### [Data provided]
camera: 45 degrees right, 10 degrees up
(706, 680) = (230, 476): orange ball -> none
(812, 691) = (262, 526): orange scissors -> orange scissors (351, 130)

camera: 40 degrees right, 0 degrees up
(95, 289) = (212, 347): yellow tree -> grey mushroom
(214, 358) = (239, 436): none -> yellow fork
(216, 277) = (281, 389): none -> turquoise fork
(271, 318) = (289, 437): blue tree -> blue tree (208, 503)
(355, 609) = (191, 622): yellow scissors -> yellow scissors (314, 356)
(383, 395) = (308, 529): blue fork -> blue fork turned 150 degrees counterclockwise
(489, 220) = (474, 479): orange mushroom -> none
...
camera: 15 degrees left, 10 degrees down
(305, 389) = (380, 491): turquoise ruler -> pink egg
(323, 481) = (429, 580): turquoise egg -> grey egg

### [What you should do]
In the material above, each line with the word "orange" should be copied.

### [Answer to the exercise]
(706, 680) = (230, 476): orange ball -> none
(812, 691) = (262, 526): orange scissors -> orange scissors (351, 130)
(489, 220) = (474, 479): orange mushroom -> none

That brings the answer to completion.